───── RECORDS FOR THIS EXERCISE

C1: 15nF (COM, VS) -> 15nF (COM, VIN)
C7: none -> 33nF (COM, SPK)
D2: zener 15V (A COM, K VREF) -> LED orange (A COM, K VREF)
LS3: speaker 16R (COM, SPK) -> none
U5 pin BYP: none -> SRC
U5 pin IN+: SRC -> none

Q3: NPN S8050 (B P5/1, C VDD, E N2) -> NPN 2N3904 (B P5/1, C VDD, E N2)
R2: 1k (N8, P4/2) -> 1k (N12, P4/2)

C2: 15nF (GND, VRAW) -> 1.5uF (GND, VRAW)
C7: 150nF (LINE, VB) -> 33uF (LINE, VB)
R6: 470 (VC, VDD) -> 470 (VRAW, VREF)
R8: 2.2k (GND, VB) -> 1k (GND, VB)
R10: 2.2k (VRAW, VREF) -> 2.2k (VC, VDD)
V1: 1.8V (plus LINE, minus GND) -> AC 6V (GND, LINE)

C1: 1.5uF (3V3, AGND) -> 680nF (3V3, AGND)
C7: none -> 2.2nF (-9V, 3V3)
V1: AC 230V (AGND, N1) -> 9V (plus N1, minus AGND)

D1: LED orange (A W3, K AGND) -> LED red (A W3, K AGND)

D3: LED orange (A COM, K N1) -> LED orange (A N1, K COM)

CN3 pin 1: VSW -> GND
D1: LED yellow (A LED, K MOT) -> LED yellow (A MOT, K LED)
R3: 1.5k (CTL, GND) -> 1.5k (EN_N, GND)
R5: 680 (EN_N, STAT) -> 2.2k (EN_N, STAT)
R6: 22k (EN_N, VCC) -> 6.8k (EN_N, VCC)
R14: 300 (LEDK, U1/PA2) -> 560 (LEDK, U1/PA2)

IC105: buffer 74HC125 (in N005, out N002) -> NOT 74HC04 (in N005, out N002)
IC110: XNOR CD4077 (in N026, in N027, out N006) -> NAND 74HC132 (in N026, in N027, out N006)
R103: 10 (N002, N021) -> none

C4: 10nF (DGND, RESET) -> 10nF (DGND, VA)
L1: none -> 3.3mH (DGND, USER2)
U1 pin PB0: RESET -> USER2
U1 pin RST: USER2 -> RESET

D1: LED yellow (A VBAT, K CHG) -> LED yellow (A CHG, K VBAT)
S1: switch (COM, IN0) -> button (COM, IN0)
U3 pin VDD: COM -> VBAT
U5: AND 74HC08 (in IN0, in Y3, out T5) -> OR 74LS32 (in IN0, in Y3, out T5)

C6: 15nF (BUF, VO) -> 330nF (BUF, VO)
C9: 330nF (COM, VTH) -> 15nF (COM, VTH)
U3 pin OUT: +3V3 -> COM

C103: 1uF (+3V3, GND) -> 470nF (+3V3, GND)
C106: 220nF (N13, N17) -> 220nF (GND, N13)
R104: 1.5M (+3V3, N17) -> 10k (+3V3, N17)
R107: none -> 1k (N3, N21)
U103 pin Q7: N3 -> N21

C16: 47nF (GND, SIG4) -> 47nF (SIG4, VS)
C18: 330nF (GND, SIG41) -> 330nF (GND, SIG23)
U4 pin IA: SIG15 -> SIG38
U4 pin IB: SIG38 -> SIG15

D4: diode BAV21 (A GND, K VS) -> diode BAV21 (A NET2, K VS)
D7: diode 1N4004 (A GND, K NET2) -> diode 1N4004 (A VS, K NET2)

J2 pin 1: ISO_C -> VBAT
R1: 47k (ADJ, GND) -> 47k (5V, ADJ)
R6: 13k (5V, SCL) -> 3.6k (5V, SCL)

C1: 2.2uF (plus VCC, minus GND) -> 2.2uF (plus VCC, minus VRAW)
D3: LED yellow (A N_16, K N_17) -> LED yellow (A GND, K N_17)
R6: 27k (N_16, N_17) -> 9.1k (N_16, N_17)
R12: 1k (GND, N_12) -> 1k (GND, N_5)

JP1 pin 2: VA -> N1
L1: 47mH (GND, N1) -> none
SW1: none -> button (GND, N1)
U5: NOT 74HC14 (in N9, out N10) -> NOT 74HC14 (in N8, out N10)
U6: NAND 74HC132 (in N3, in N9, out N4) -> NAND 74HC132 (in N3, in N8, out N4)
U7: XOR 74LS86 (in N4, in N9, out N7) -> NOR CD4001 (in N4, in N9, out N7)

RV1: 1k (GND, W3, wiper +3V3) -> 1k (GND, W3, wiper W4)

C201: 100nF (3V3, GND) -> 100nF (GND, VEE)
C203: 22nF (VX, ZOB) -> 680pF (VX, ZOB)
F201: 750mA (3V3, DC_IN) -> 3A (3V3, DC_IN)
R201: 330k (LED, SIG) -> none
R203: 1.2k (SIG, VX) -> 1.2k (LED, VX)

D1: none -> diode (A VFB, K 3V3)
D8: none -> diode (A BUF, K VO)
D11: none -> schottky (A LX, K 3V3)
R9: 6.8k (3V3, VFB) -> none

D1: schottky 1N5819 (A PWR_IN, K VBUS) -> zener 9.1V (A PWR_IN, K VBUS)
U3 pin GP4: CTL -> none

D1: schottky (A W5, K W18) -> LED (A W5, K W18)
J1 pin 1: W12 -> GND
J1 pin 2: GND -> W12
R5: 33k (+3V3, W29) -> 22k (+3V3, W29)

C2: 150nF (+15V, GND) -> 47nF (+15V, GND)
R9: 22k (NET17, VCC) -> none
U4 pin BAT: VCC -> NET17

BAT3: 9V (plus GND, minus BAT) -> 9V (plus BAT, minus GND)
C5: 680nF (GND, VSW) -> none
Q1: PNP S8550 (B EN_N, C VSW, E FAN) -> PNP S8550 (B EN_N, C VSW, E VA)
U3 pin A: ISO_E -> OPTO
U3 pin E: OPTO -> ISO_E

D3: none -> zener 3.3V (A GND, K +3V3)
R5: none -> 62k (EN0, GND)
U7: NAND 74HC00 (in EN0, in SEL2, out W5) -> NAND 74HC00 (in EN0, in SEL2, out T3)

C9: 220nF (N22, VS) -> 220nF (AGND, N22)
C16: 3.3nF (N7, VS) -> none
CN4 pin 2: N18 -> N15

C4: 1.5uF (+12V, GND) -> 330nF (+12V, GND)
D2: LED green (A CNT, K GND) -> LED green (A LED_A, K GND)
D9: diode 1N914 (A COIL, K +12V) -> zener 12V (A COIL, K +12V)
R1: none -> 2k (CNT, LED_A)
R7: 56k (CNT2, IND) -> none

──────────

What is needed is an exact repetition of the lines from the first line of the records through the line containing "U1 pin RST: USER2 -> RESET", both ends included, and nothing more.

SOLUTION TO THIS PROBLEM >>
C1: 15nF (COM, VS) -> 15nF (COM, VIN)
C7: none -> 33nF (COM, SPK)
D2: zener 15V (A COM, K VREF) -> LED orange (A COM, K VREF)
LS3: speaker 16R (COM, SPK) -> none
U5 pin BYP: none -> SRC
U5 pin IN+: SRC -> none

Q3: NPN S8050 (B P5/1, C VDD, E N2) -> NPN 2N3904 (B P5/1, C VDD, E N2)
R2: 1k (N8, P4/2) -> 1k (N12, P4/2)

C2: 15nF (GND, VRAW) -> 1.5uF (GND, VRAW)
C7: 150nF (LINE, VB) -> 33uF (LINE, VB)
R6: 470 (VC, VDD) -> 470 (VRAW, VREF)
R8: 2.2k (GND, VB) -> 1k (GND, VB)
R10: 2.2k (VRAW, VREF) -> 2.2k (VC, VDD)
V1: 1.8V (plus LINE, minus GND) -> AC 6V (GND, LINE)

C1: 1.5uF (3V3, AGND) -> 680nF (3V3, AGND)
C7: none -> 2.2nF (-9V, 3V3)
V1: AC 230V (AGND, N1) -> 9V (plus N1, minus AGND)

D1: LED orange (A W3, K AGND) -> LED red (A W3, K AGND)

D3: LED orange (A COM, K N1) -> LED orange (A N1, K COM)

CN3 pin 1: VSW -> GND
D1: LED yellow (A LED, K MOT) -> LED yellow (A MOT, K LED)
R3: 1.5k (CTL, GND) -> 1.5k (EN_N, GND)
R5: 680 (EN_N, STAT) -> 2.2k (EN_N, STAT)
R6: 22k (EN_N, VCC) -> 6.8k (EN_N, VCC)
R14: 300 (LEDK, U1/PA2) -> 560 (LEDK, U1/PA2)

IC105: buffer 74HC125 (in N005, out N002) -> NOT 74HC04 (in N005, out N002)
IC110: XNOR CD4077 (in N026, in N027, out N006) -> NAND 74HC132 (in N026, in N027, out N006)
R103: 10 (N002, N021) -> none

C4: 10nF (DGND, RESET) -> 10nF (DGND, VA)
L1: none -> 3.3mH (DGND, USER2)
U1 pin PB0: RESET -> USER2
U1 pin RST: USER2 -> RESET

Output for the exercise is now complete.